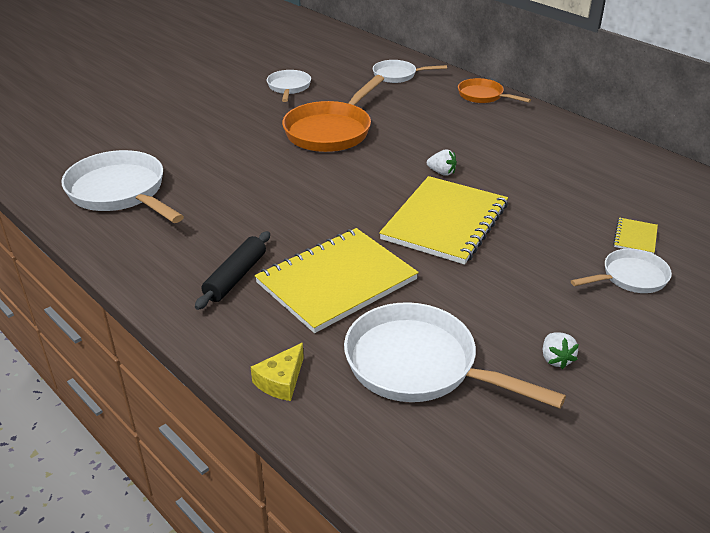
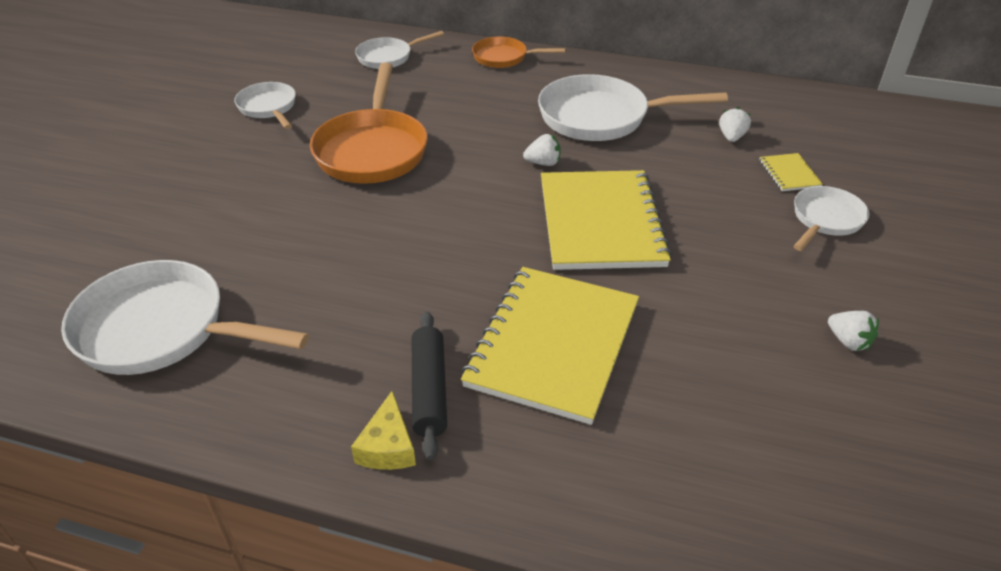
camera: 30 degrees left, 5 degrees up
yellow cheese [251,343,304,401] -> yellow cheese moved to [351,391,416,470]
white pan [344,302,566,409] -> white pan moved to [538,74,728,141]
none -> white strawberry [719,107,751,142]

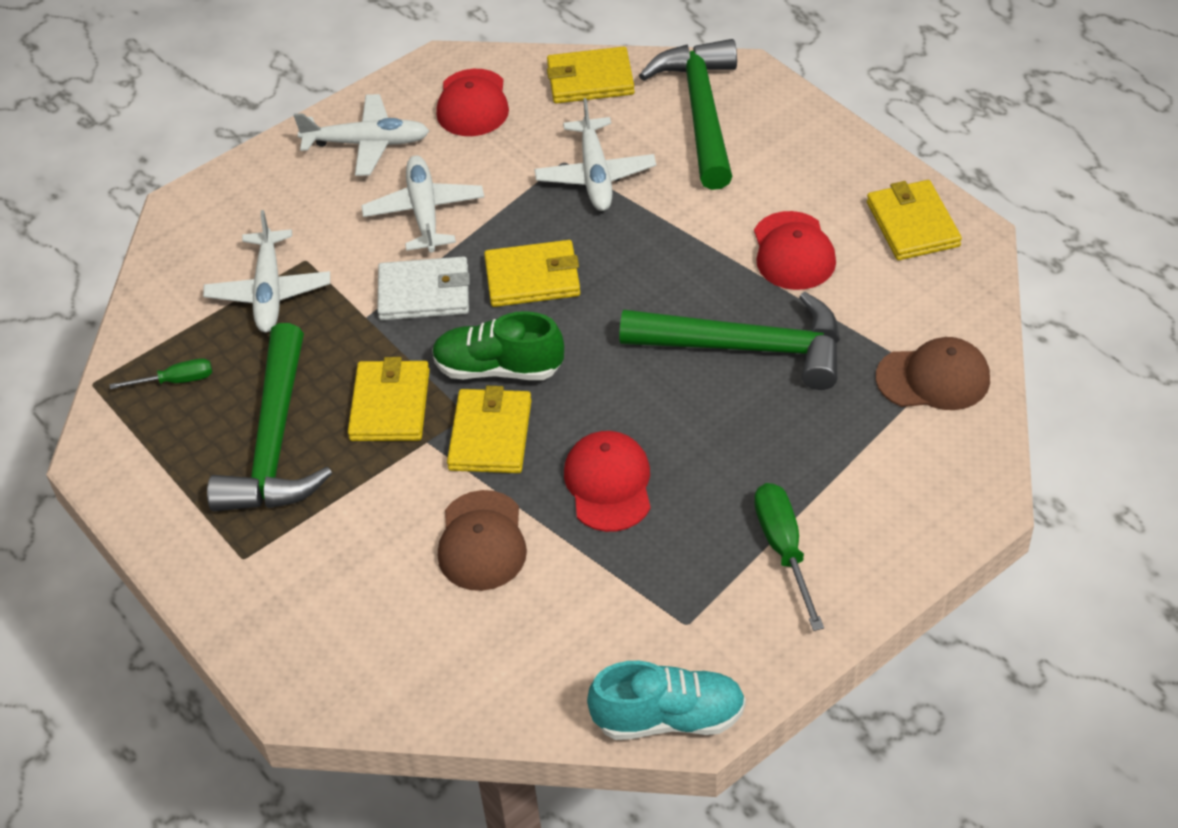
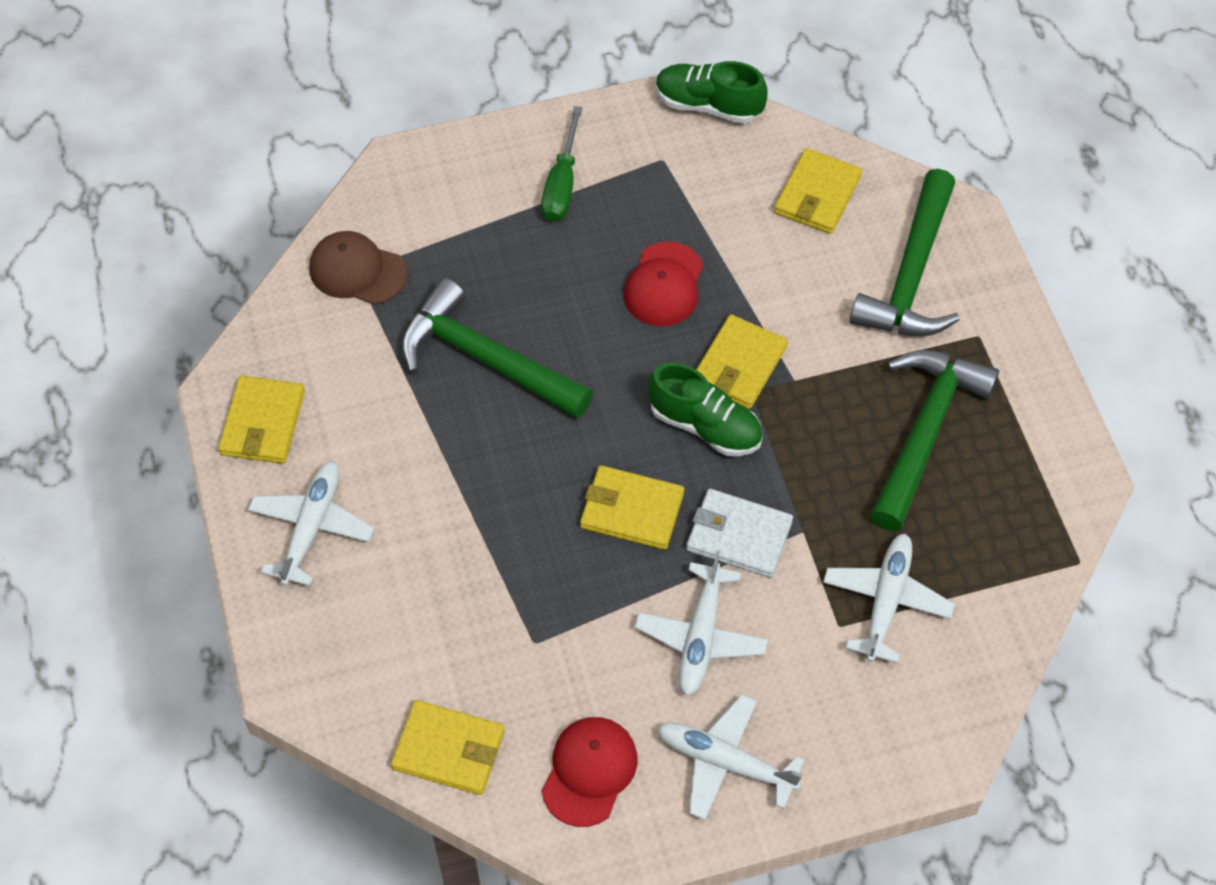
camera: 160 degrees left, 10 degrees up
green screwdriver [110,358,212,389] -> none
yellow wallet [348,357,430,441] -> yellow wallet moved to [774,148,862,234]
brown cap [438,490,527,591] -> none
white plane [534,98,656,211] -> white plane moved to [248,461,374,586]
turquoise shoe [587,661,746,740] -> green shoe [656,61,768,124]
green hammer [639,39,737,190] -> green hammer moved to [850,169,959,336]
red cap [754,211,836,290] -> none

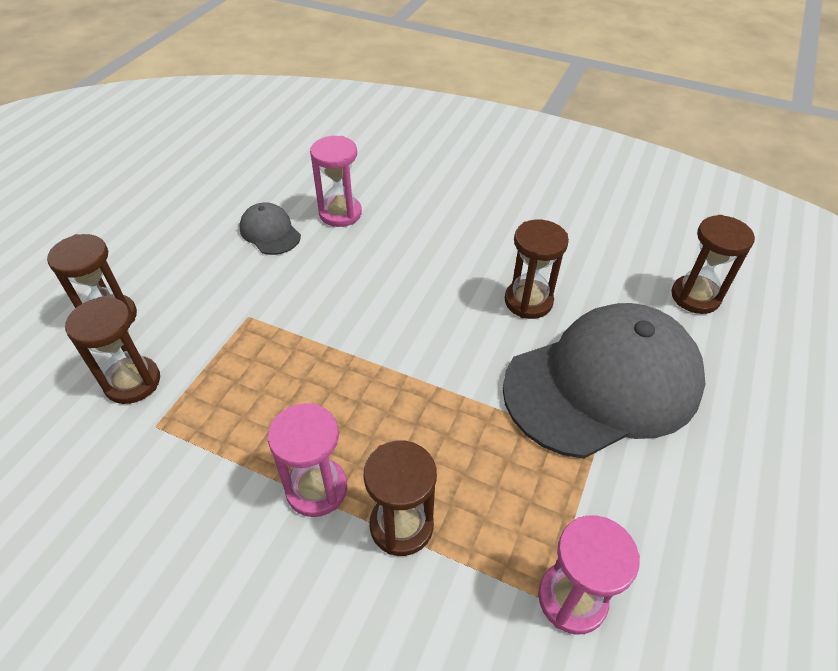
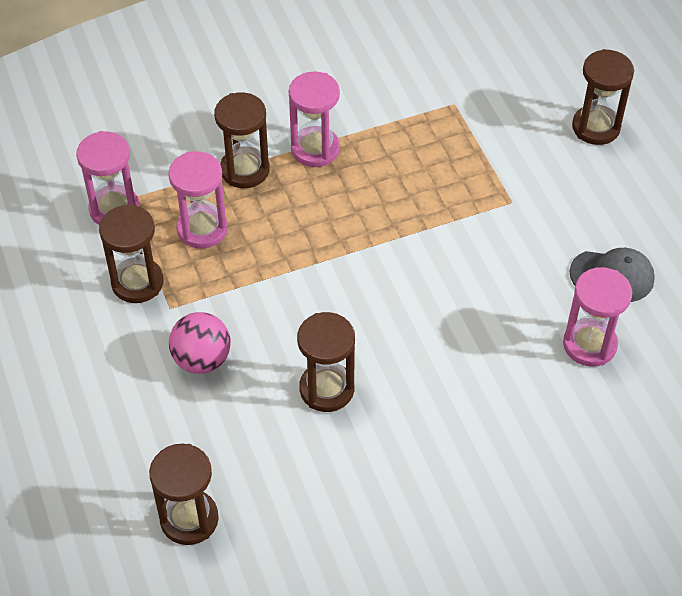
camera: 135 degrees right, 5 degrees up
brown hourglass [65,297,160,404] -> brown hourglass moved to [99,204,163,303]
grey cap [502,303,705,459] -> pink ball [169,312,231,374]
none -> pink hourglass [168,151,228,249]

****************************************

To do>
The lines from the one holding "yellow wallet [348,357,430,441]" to the final line of the entries are to be duplicated exactly, and the pictures are to be left out.

Solution to this exercise>
yellow wallet [348,357,430,441] -> yellow wallet moved to [774,148,862,234]
brown cap [438,490,527,591] -> none
white plane [534,98,656,211] -> white plane moved to [248,461,374,586]
turquoise shoe [587,661,746,740] -> green shoe [656,61,768,124]
green hammer [639,39,737,190] -> green hammer moved to [850,169,959,336]
red cap [754,211,836,290] -> none

camera: 135 degrees right, 5 degrees up
brown hourglass [65,297,160,404] -> brown hourglass moved to [99,204,163,303]
grey cap [502,303,705,459] -> pink ball [169,312,231,374]
none -> pink hourglass [168,151,228,249]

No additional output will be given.